▶ Input data

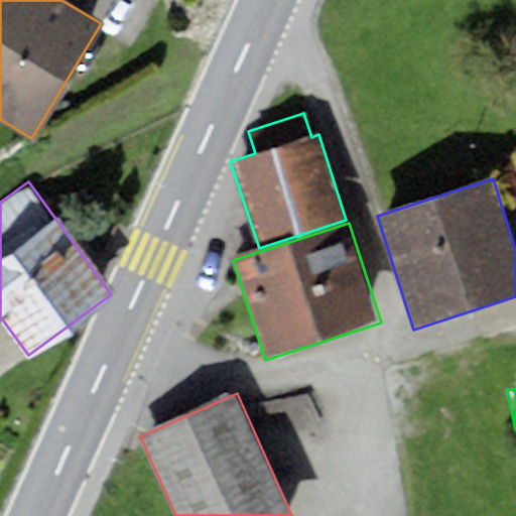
All buildings are outlined.
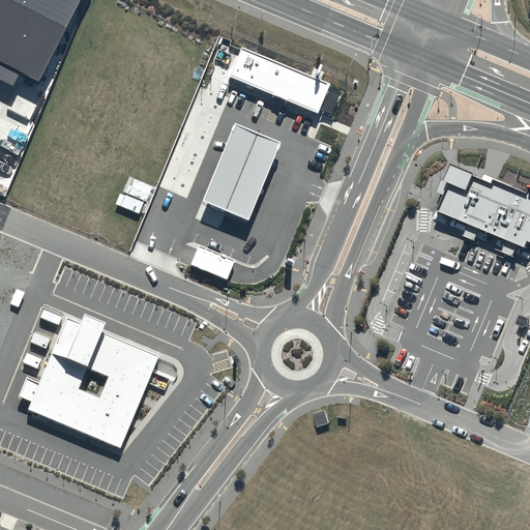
[(79,0),(0,0),(0,79),(12,86),(21,71),(38,81),(79,0)]
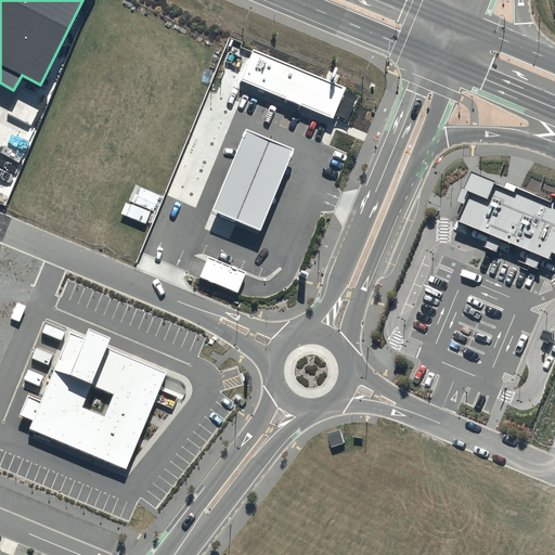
[(346,90),(253,52),(242,80),(334,118),(346,90)]
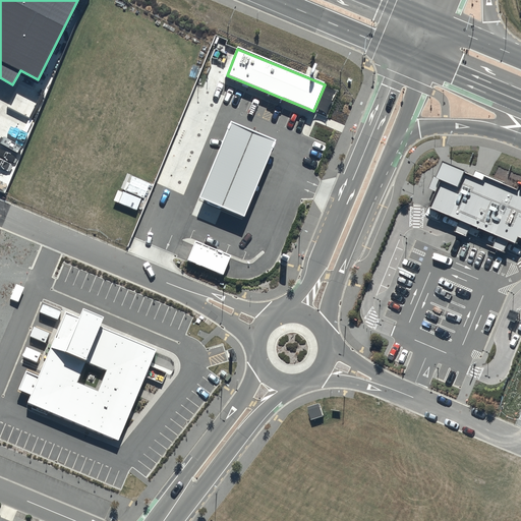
[(231,122),(198,198),(244,218),(276,141),(231,122)]
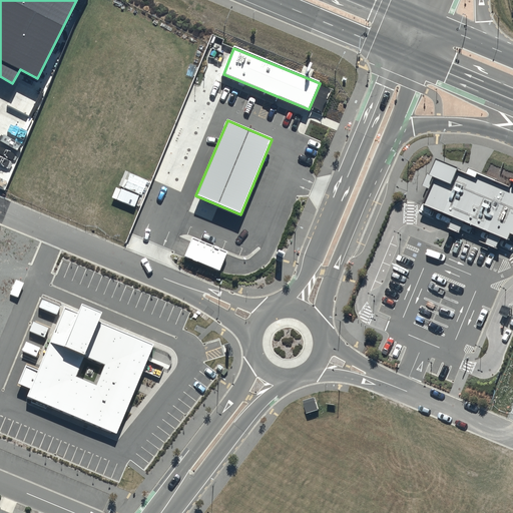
[(415,201),(510,239),(512,231),(512,174),(509,181),(487,171),(483,169),(477,167),(476,170),(457,162),(443,156),(435,153),(415,201)]
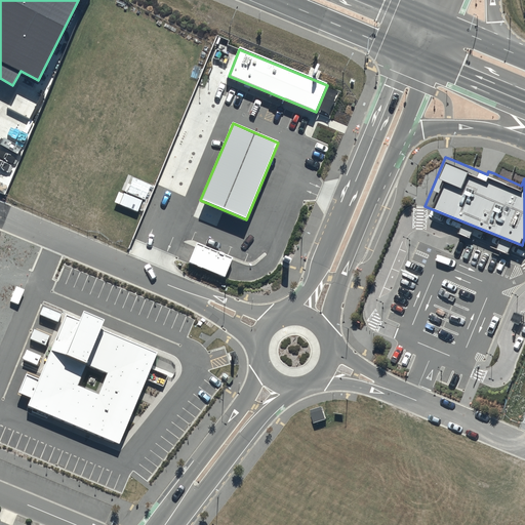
[(233,258),(197,243),(193,253),(189,263),(225,277),(229,269),(233,258)]
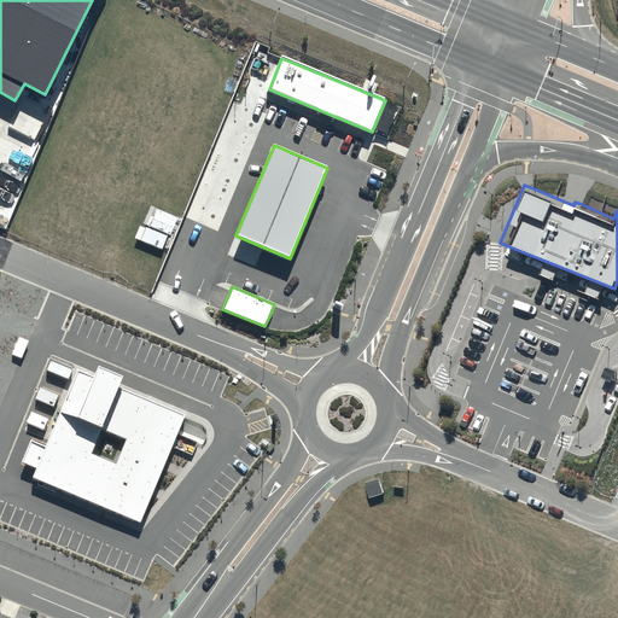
[(77,373),(33,478),(139,523),(182,418),(128,395),(106,385),(77,373)]
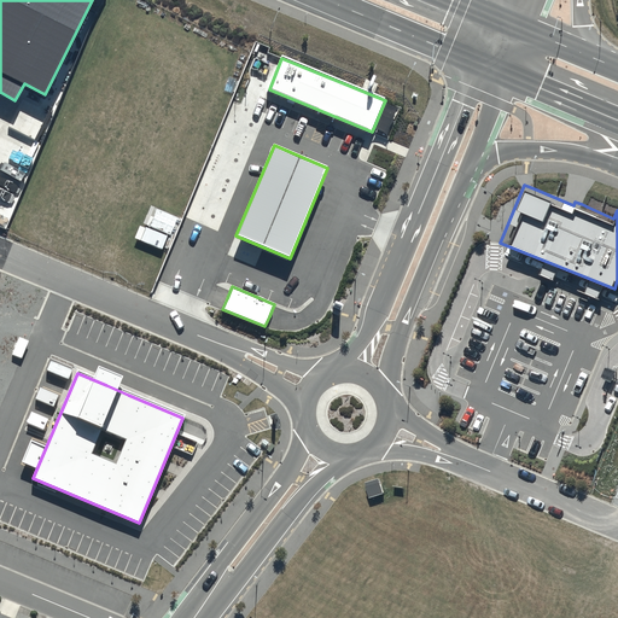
All buildings are outlined.
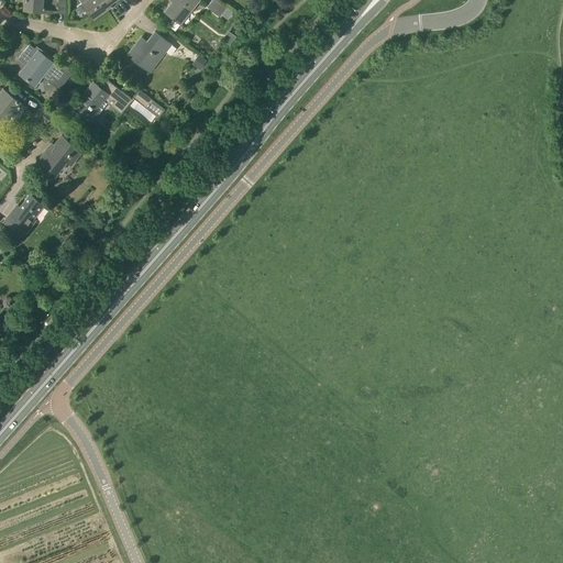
[(24,0),(24,9),(40,10),(41,0),(24,0)]
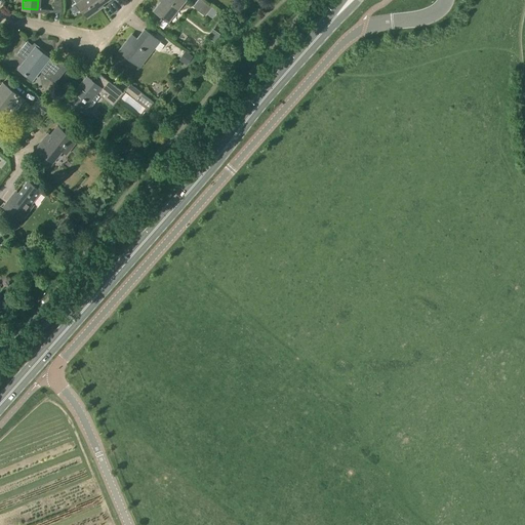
[(54,0),(54,11),(63,11),(62,0),(54,0)]
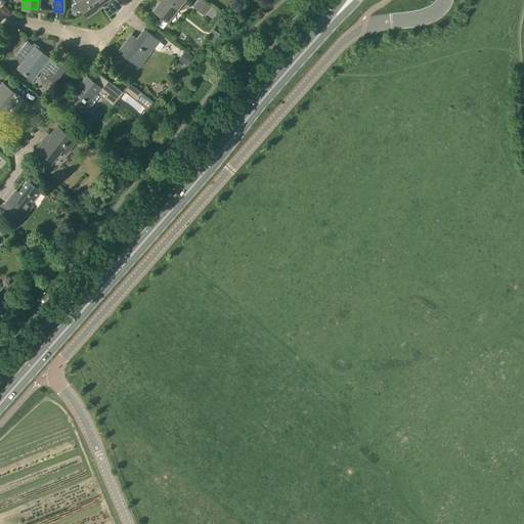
[(74,0),(87,17),(99,9),(97,7),(107,0),(74,0)]
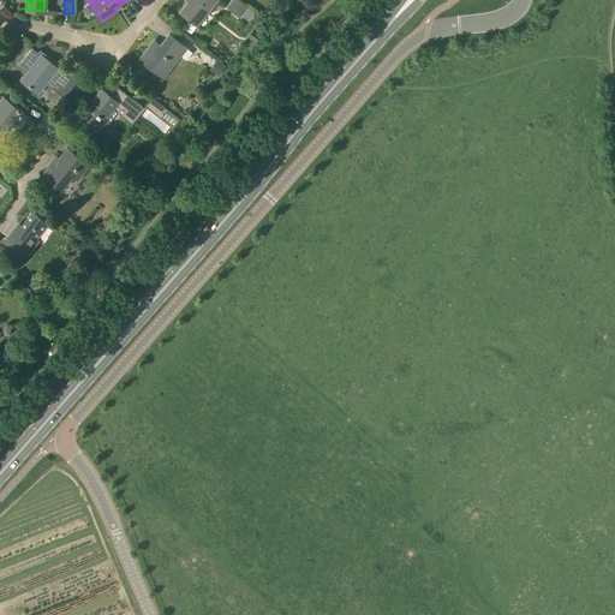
[(204,18),(218,0),(189,0),(180,12),(197,25),(203,17),(204,18)]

▶ Job item
Repeat the material above in full and exactly, apart from the pictures.

▶ Output below
All buildings are outlined.
[(79,0),(0,0),(0,79),(12,86),(21,71),(38,81),(79,0)]
[(346,90),(253,52),(242,80),(334,118),(346,90)]
[(231,122),(198,198),(244,218),(276,141),(231,122)]
[(415,201),(510,239),(512,231),(512,174),(509,181),(487,171),(483,169),(477,167),(476,170),(457,162),(443,156),(435,153),(415,201)]
[(233,258),(197,243),(193,253),(189,263),(225,277),(229,269),(233,258)]
[(77,373),(33,478),(139,523),(182,418),(128,395),(106,385),(77,373)]
All buildings are outlined.
[(24,0),(24,9),(40,10),(41,0),(24,0)]
[(54,0),(54,11),(63,11),(62,0),(54,0)]
[(74,0),(87,17),(99,9),(97,7),(107,0),(74,0)]
[(204,18),(218,0),(189,0),(180,12),(197,25),(203,17),(204,18)]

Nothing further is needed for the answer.